··· ITEMS

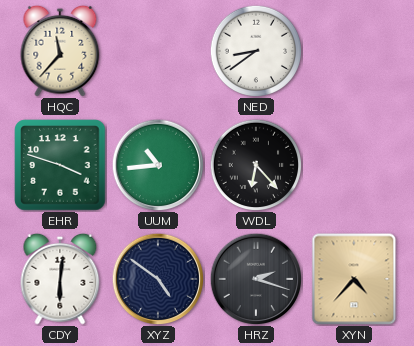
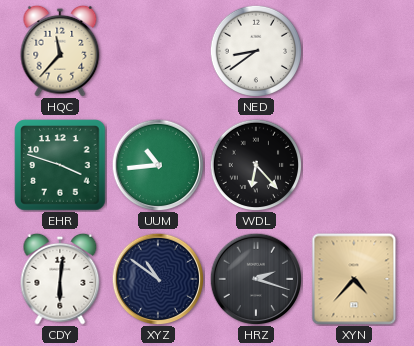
XYZ: 4:51 -> 10:51
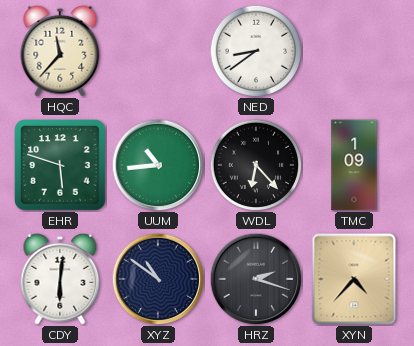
EHR: 3:48 -> 5:48
TMC: none -> 1:09
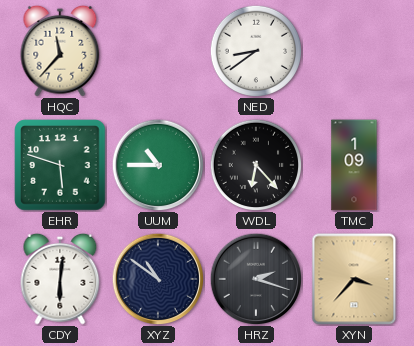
UUM: 10:44 -> 10:45
XYN: 4:37 -> 3:37
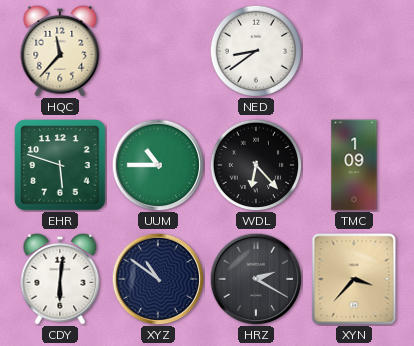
HRZ: 2:18 -> 2:20
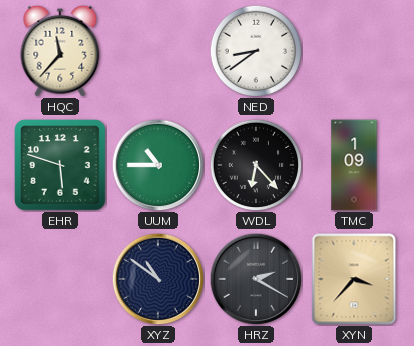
CDY: 6:01 -> none
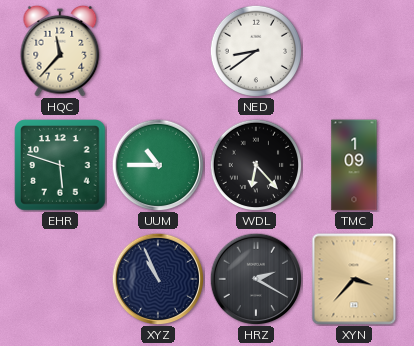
XYZ: 10:51 -> 10:56
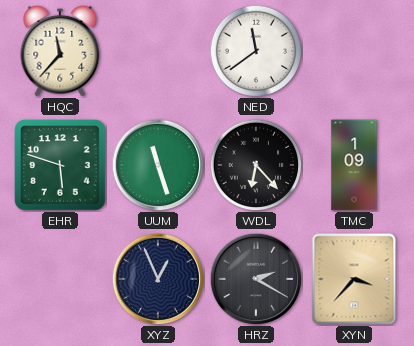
NED: 8:39 -> 11:39
UUM: 10:45 -> 11:27
XYZ: 10:56 -> 12:56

······

▶ [YOUR INSTRUCTIONS] Take the lines from the one containing "CDY: 6:01 -> none" through the end of the records and arrange them as a JSON list of strings, one string per line. Leave out blank lines and the picture lines.

▶ [COMPLETED TASK]
[
  "CDY: 6:01 -> none",
  "XYZ: 10:51 -> 10:56",
  "NED: 8:39 -> 11:39",
  "UUM: 10:45 -> 11:27",
  "XYZ: 10:56 -> 12:56"
]